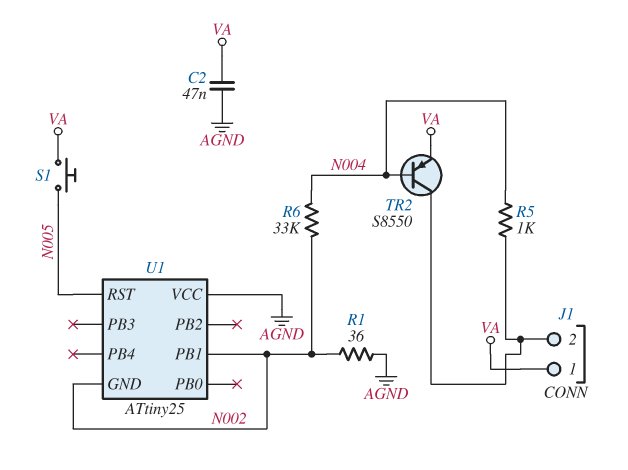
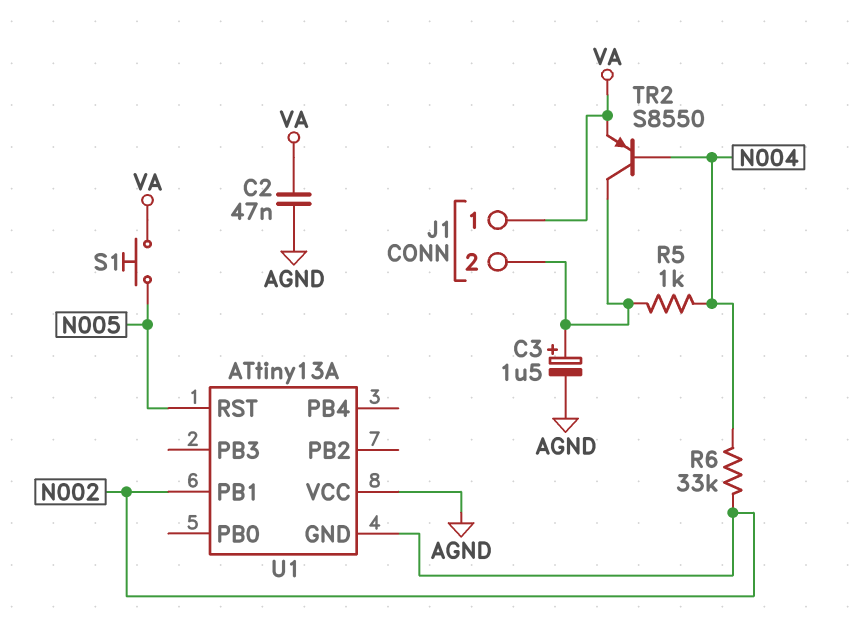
C3: none -> 1.5uF (plus J1/2, minus AGND)
R1: 36 (AGND, N002) -> none
U1: ATtiny25 -> ATtiny13A

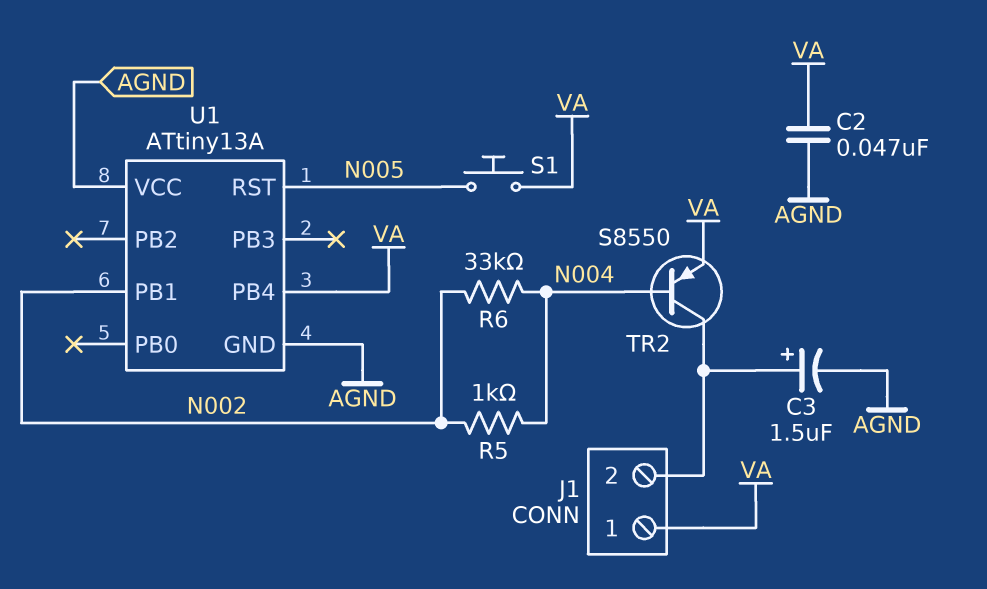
R5: 1k (J1/2, N004) -> 1k (N002, N004)
U1 pin GND: N002 -> AGND
U1 pin PB4: none -> VA

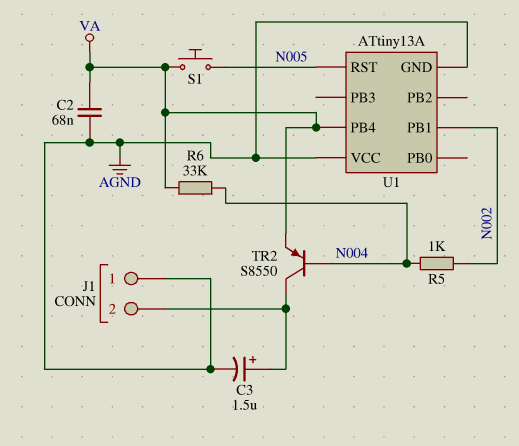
C2: 47nF (AGND, VA) -> 68nF (AGND, VA)
J1 pin 1: VA -> AGND
R6: 33k (N002, N004) -> 33k (N004, VA)

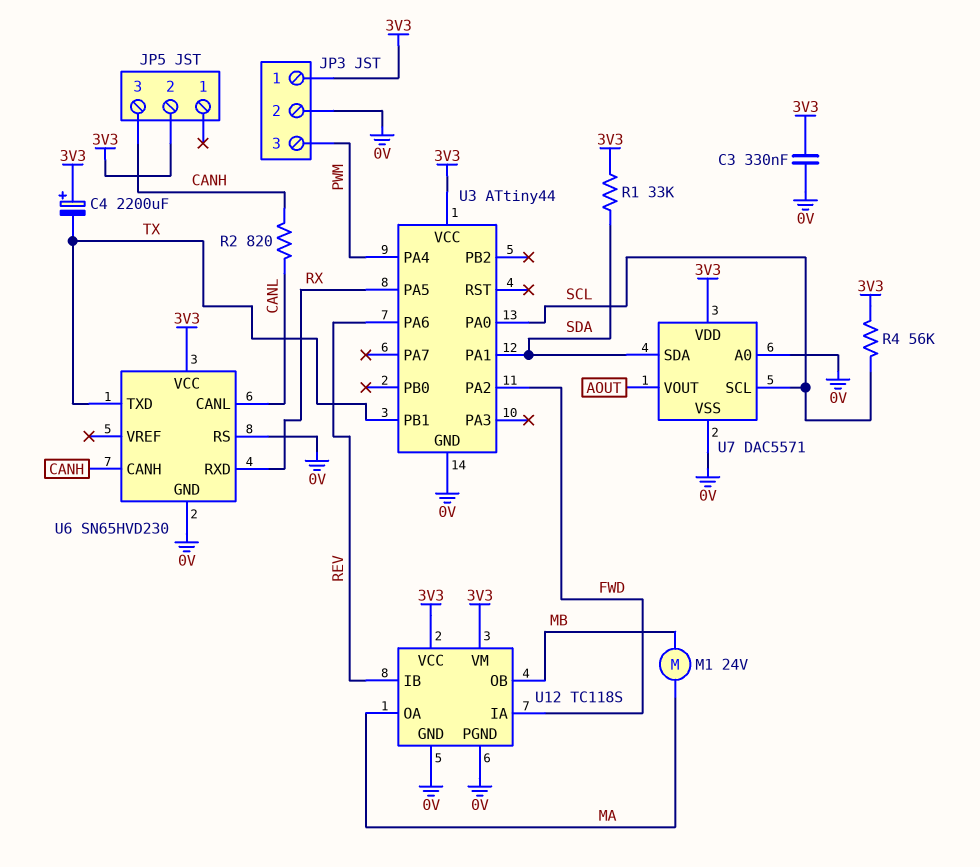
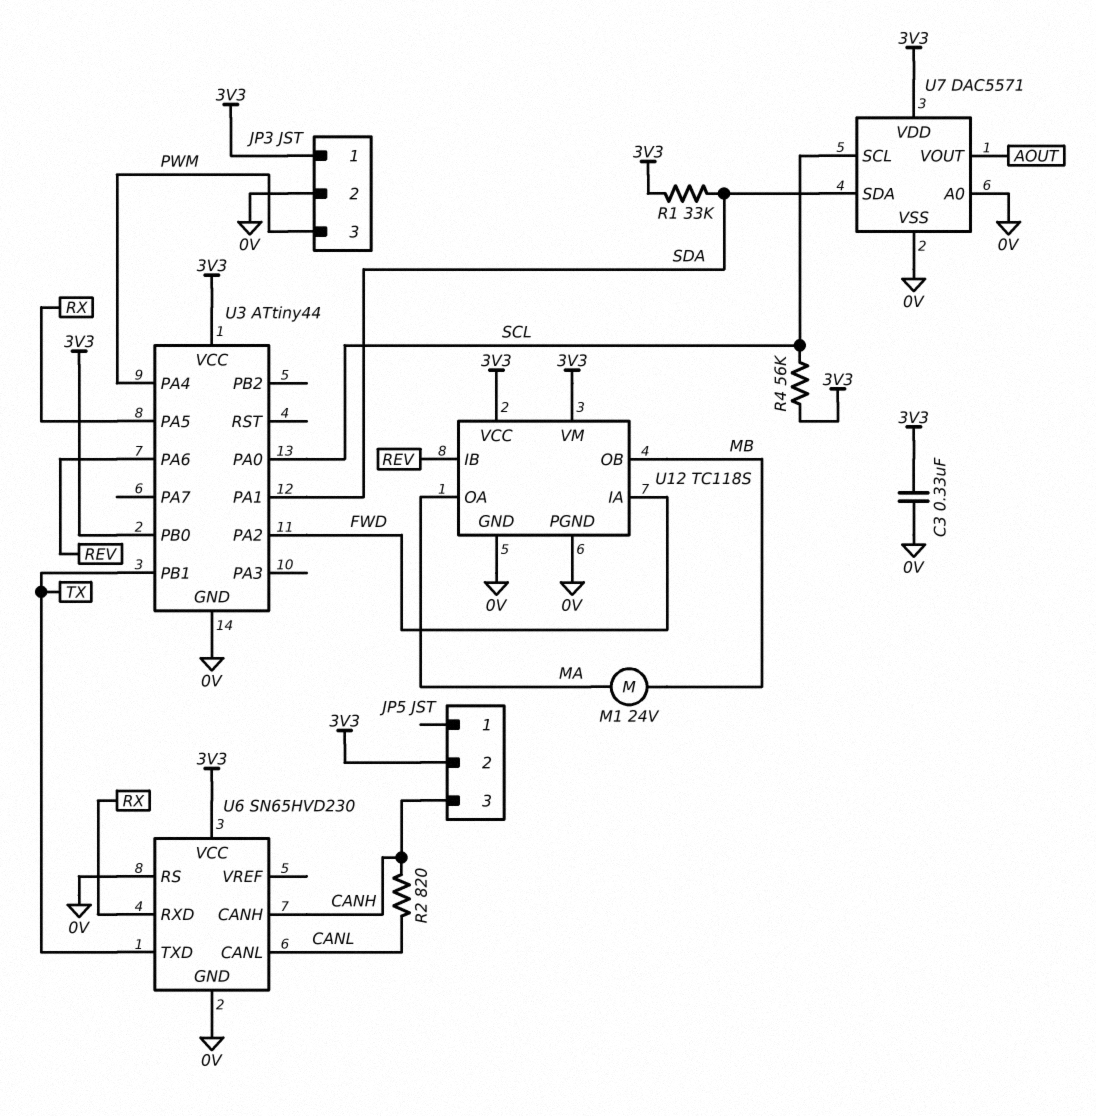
C4: 2200uF (plus 3V3, minus TX) -> none
U3 pin PB0: none -> 3V3

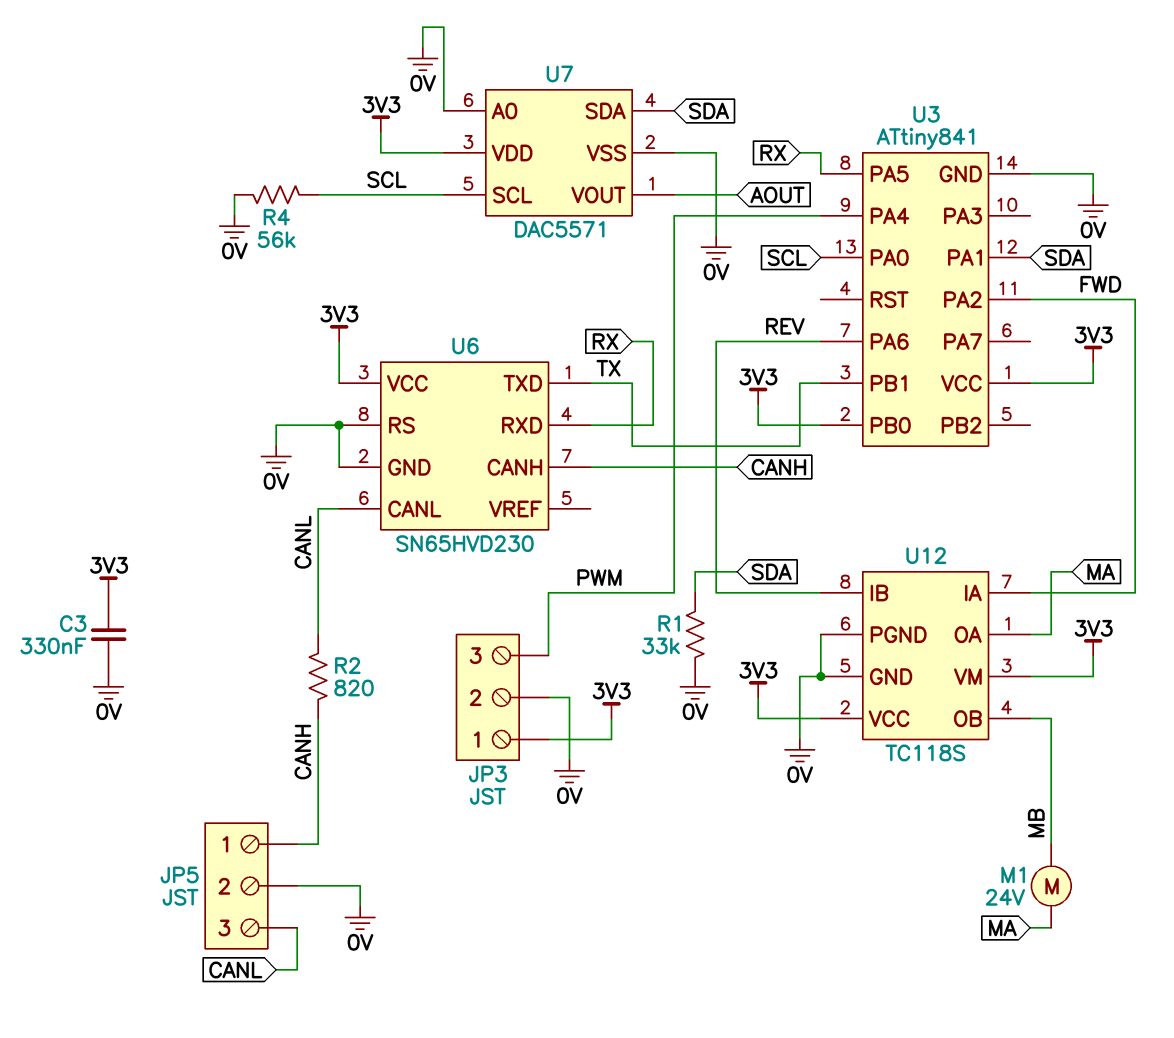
JP5 pin 1: none -> CANH
JP5 pin 2: 3V3 -> 0V
JP5 pin 3: CANH -> CANL
R1: 33k (3V3, SDA) -> 33k (0V, SDA)
R4: 56k (3V3, SCL) -> 56k (0V, SCL)
U3: ATtiny44 -> ATtiny841

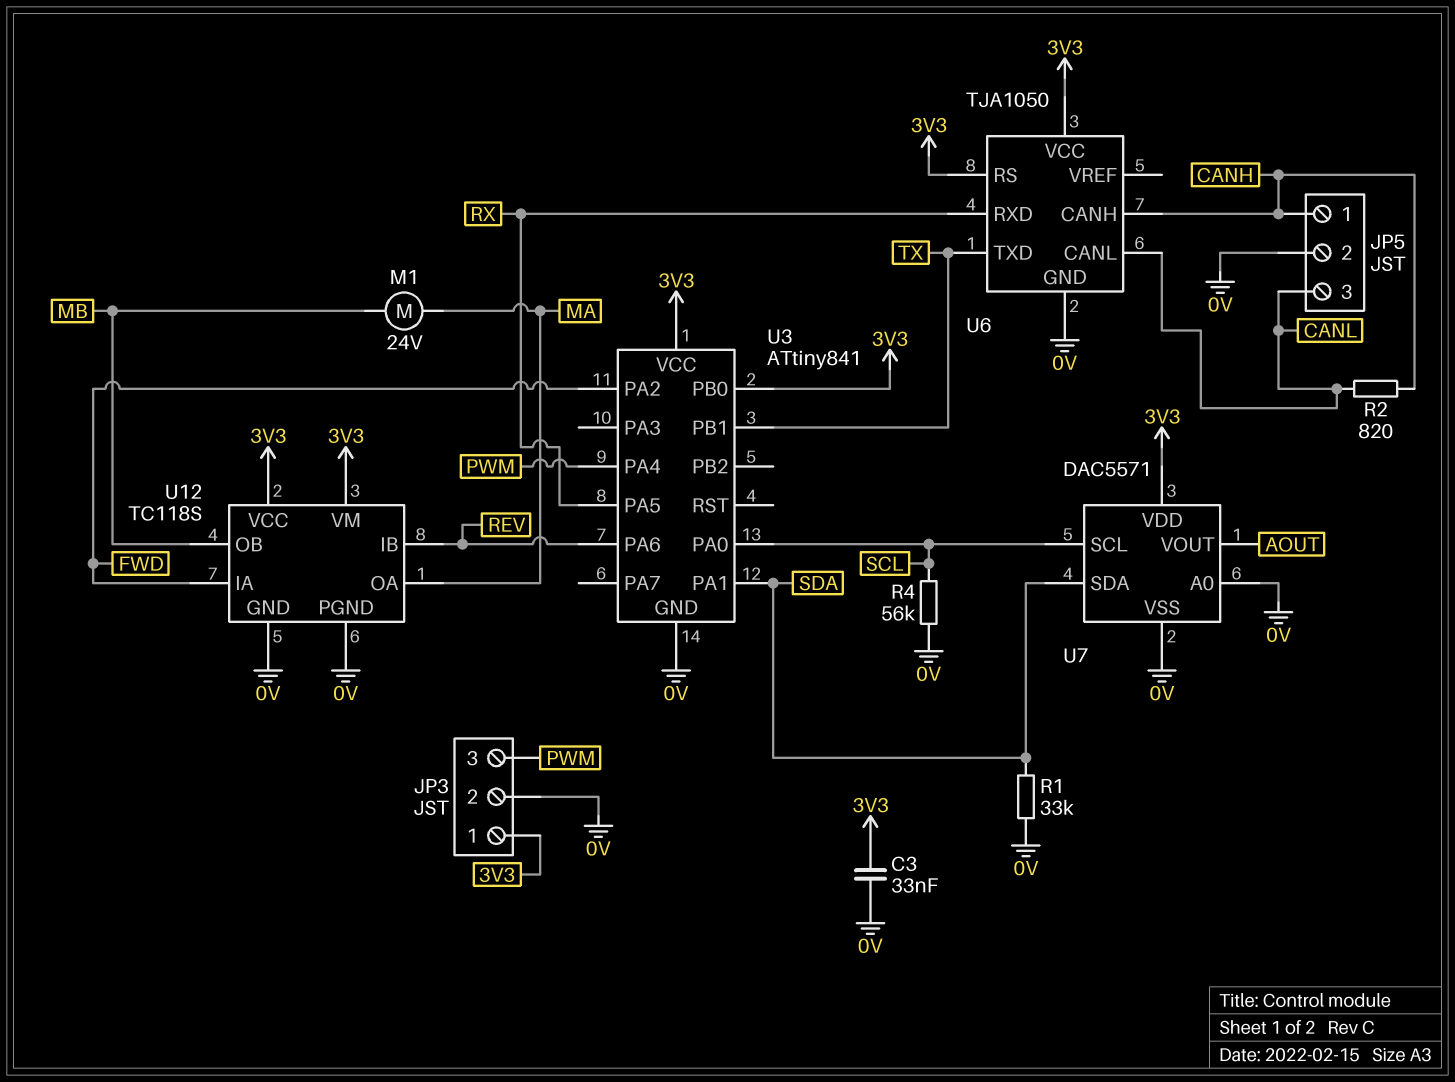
C3: 330nF (0V, 3V3) -> 33nF (0V, 3V3)
U6: SN65HVD230 -> TJA1050
U6 pin RS: 0V -> 3V3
────────────────────────────────────────
Lines with the string "plus": pick each one out of the material and return it.

C3: none -> 1.5uF (plus J1/2, minus AGND)
C4: 2200uF (plus 3V3, minus TX) -> none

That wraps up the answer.